Building correspondence data

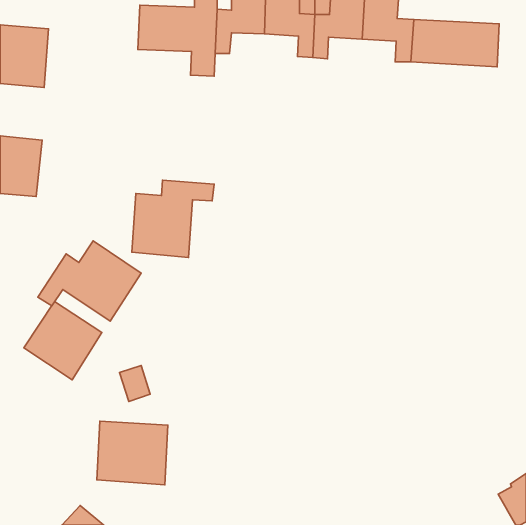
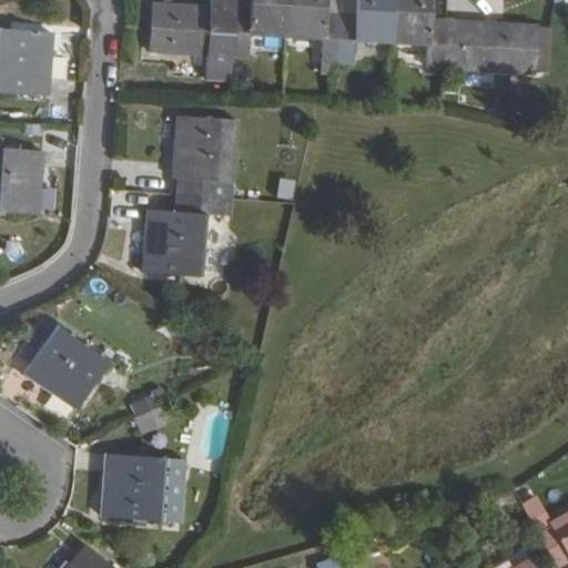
building: none -> [173,115,236,199]
building: [38,241,141,321] -> none

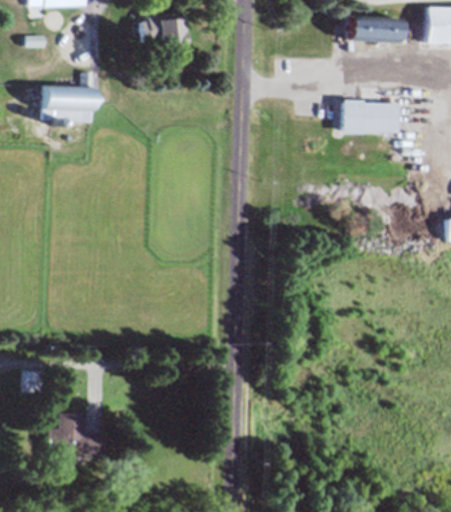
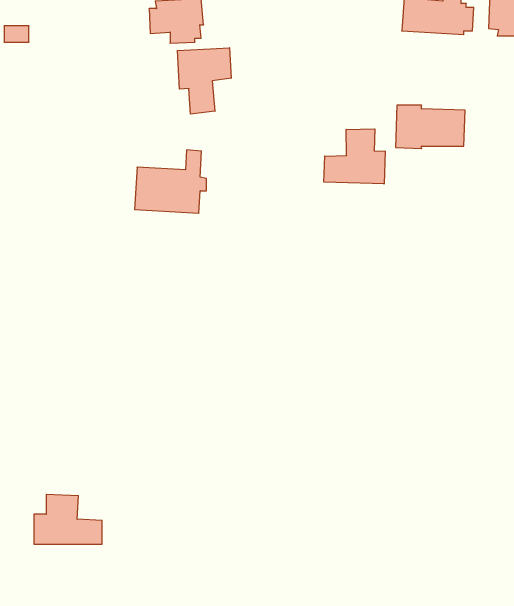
building: none -> [177,48,231,114]
building: [42,72,100,123] -> [135,150,206,213]
building: none -> [324,129,385,184]

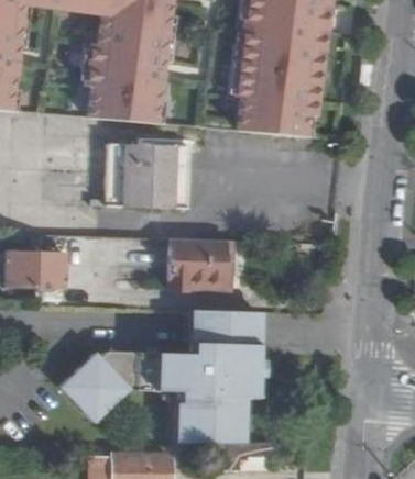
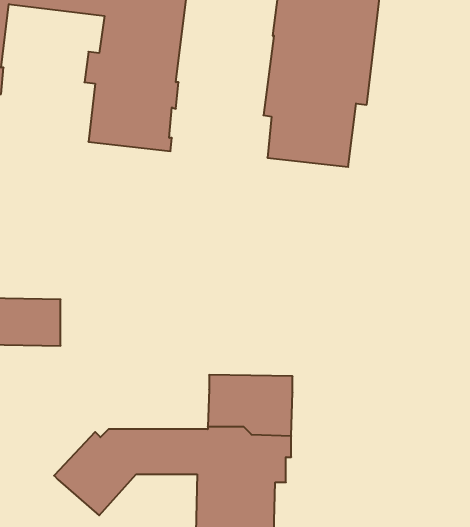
building: [92,138,190,209] -> none
building: [170,239,226,293] -> none

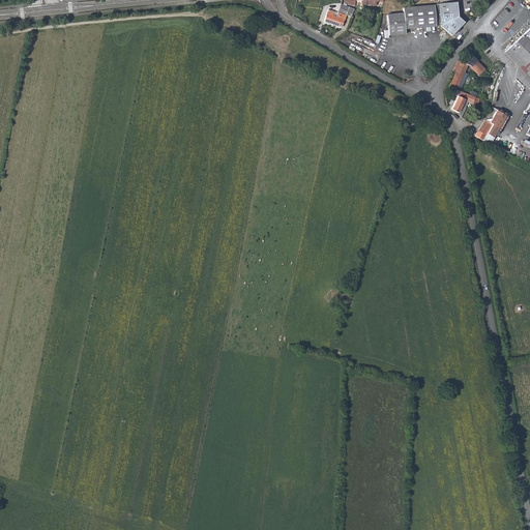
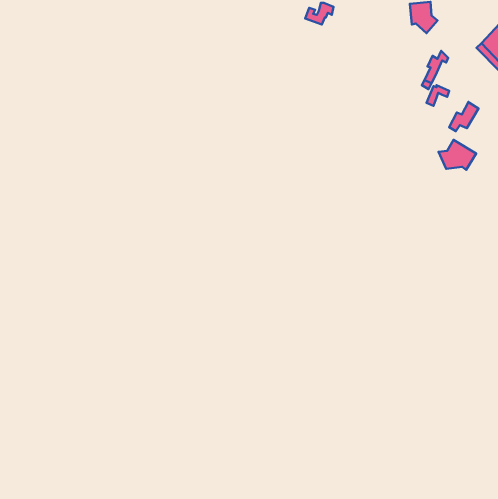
building: [386,4,438,37] -> none
building: none -> [439,140,476,170]

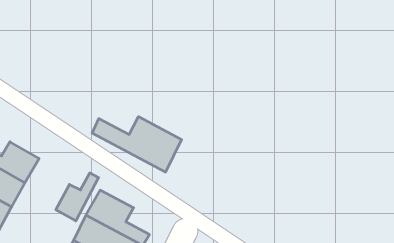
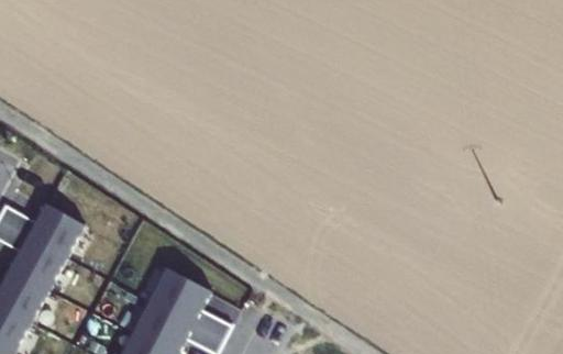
building: [92,117,182,172] -> none
building: [56,173,99,221] -> none

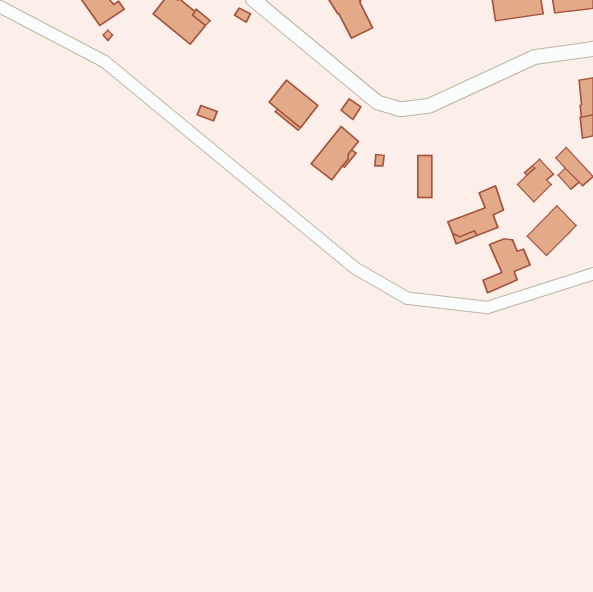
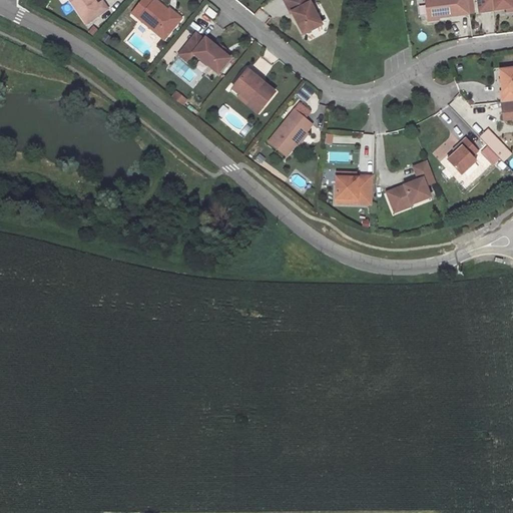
building: none -> [179,33,229,72]
building: none -> [336,174,373,203]
building: [527,206,576,256] -> none
building: [483,239,530,293] -> none

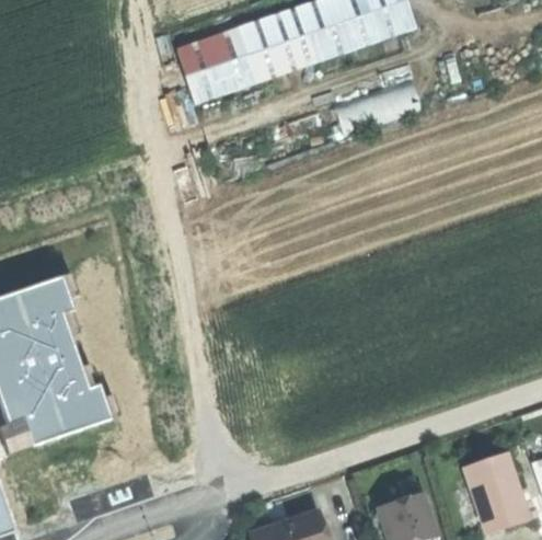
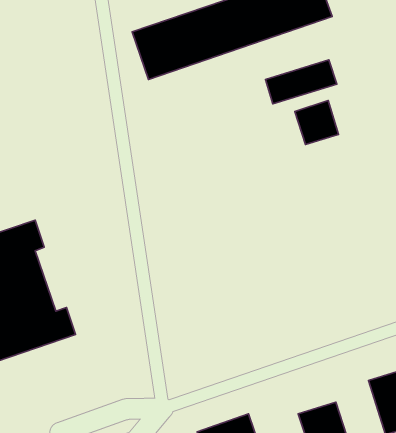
building: none -> [295,100,339,144]

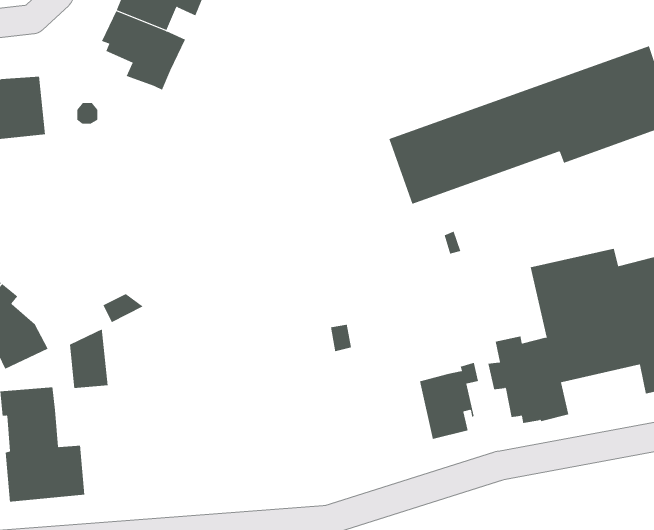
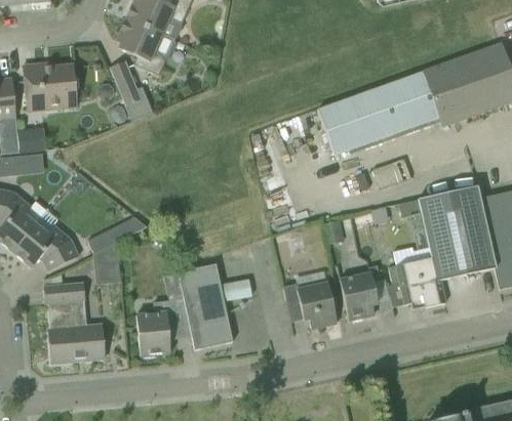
building: none -> [110,60,153,121]
building: none -> [136,263,233,357]
building: none -> [283,282,337,328]

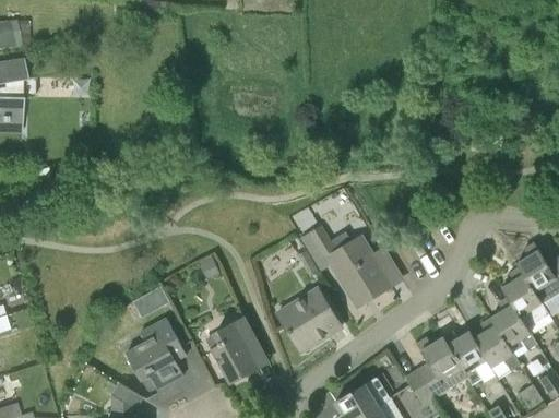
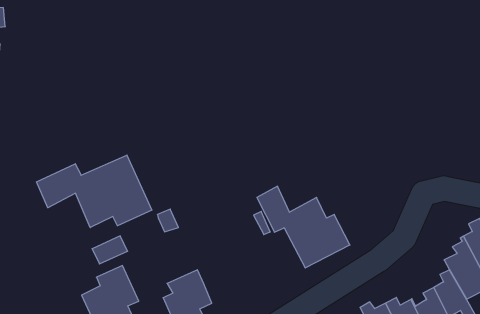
building: none -> [36,155,152,228]
building: [275,287,336,351] -> none

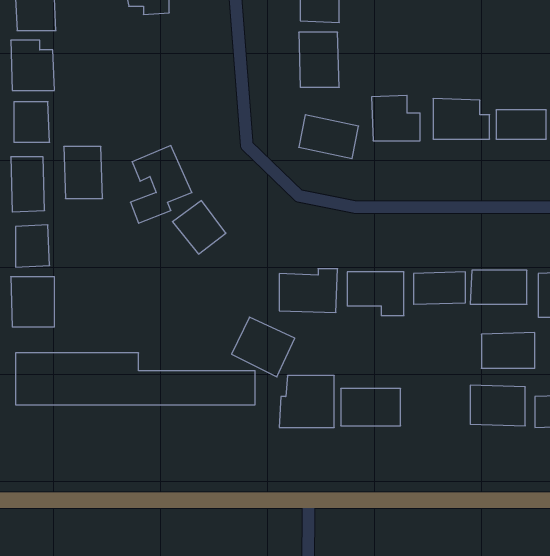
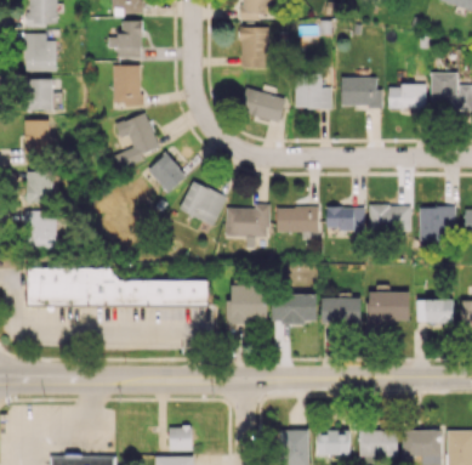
building: none -> [108,21,142,58]
building: [64,147,103,198] -> [113,66,142,104]
building: [232,317,295,377] -> [180,181,227,226]
building: [481,333,535,368] -> [322,297,362,324]

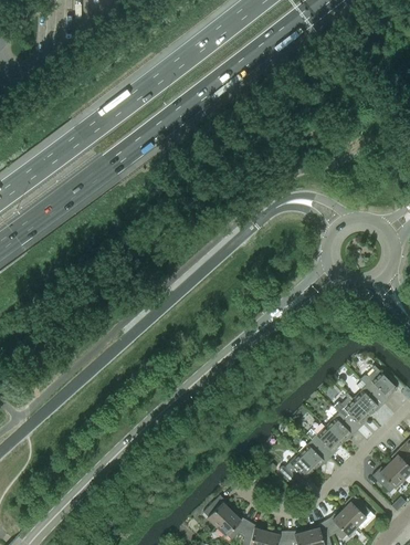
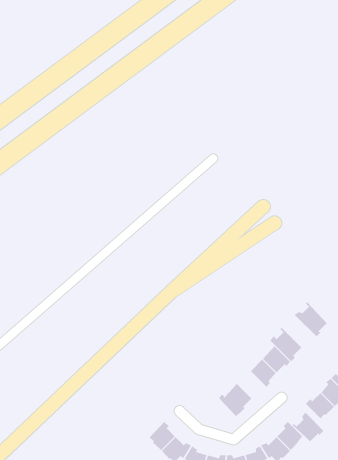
building: [353,380,383,415] -> none
building: [297,440,329,470] -> none
building: none -> [292,412,324,442]

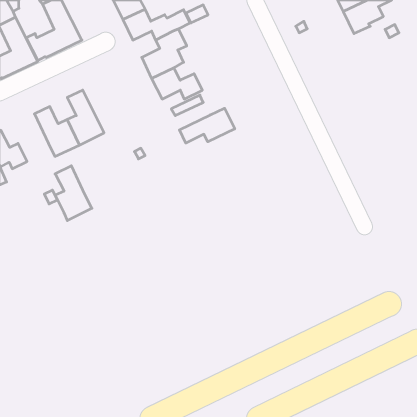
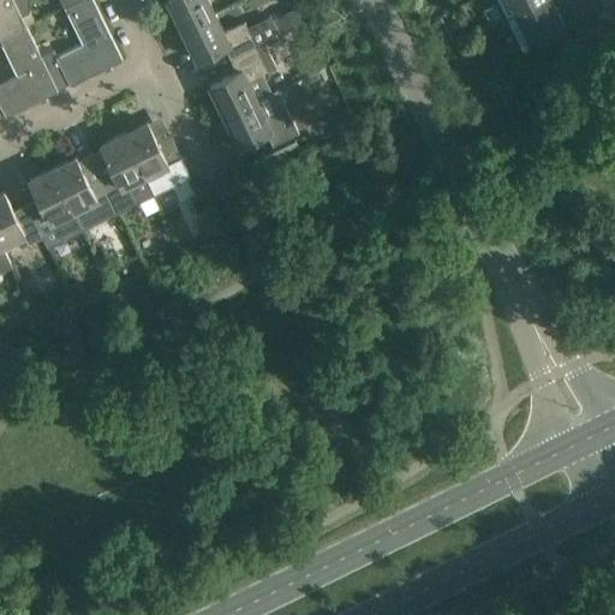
building: none -> [121,123,187,189]
building: [179,108,235,143] -> none
building: [55,166,92,221] -> [26,169,80,250]

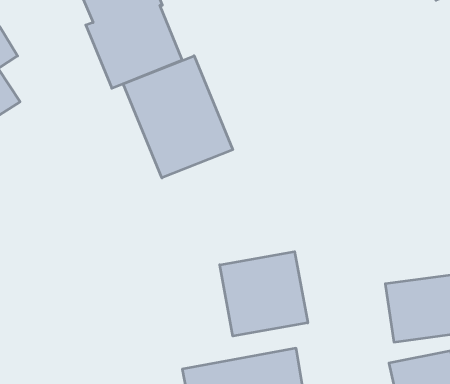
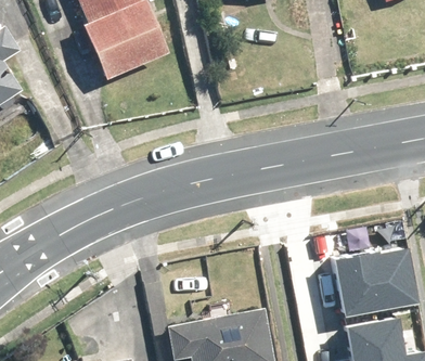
building: [123,56,233,178] -> none
building: [220,252,308,336] -> none

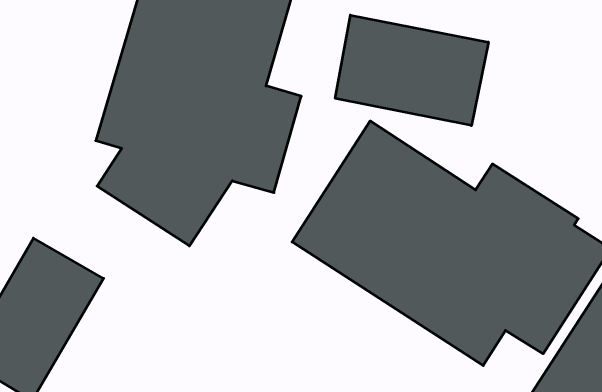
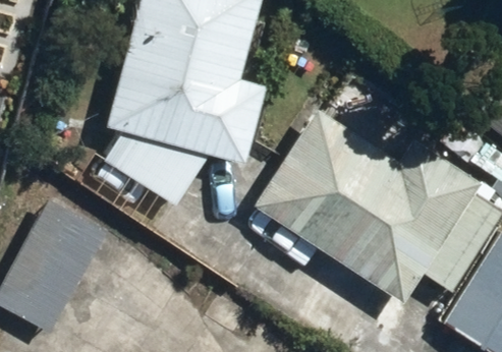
building: [335,15,488,126] -> none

Exercise goal
Transcribe exactly the span of lines from the line holding "building: [92,117,182,172] -> none" through the last line above, both included. Pictures stay out.

Response box
building: [92,117,182,172] -> none
building: [56,173,99,221] -> none

building: none -> [179,33,229,72]
building: none -> [336,174,373,203]
building: [527,206,576,256] -> none
building: [483,239,530,293] -> none

building: none -> [295,100,339,144]

building: none -> [110,60,153,121]
building: none -> [136,263,233,357]
building: none -> [283,282,337,328]

building: none -> [36,155,152,228]
building: [275,287,336,351] -> none

building: none -> [108,21,142,58]
building: [64,147,103,198] -> [113,66,142,104]
building: [232,317,295,377] -> [180,181,227,226]
building: [481,333,535,368] -> [322,297,362,324]

building: [353,380,383,415] -> none
building: [297,440,329,470] -> none
building: none -> [292,412,324,442]

building: none -> [121,123,187,189]
building: [179,108,235,143] -> none
building: [55,166,92,221] -> [26,169,80,250]

building: [123,56,233,178] -> none
building: [220,252,308,336] -> none

building: [335,15,488,126] -> none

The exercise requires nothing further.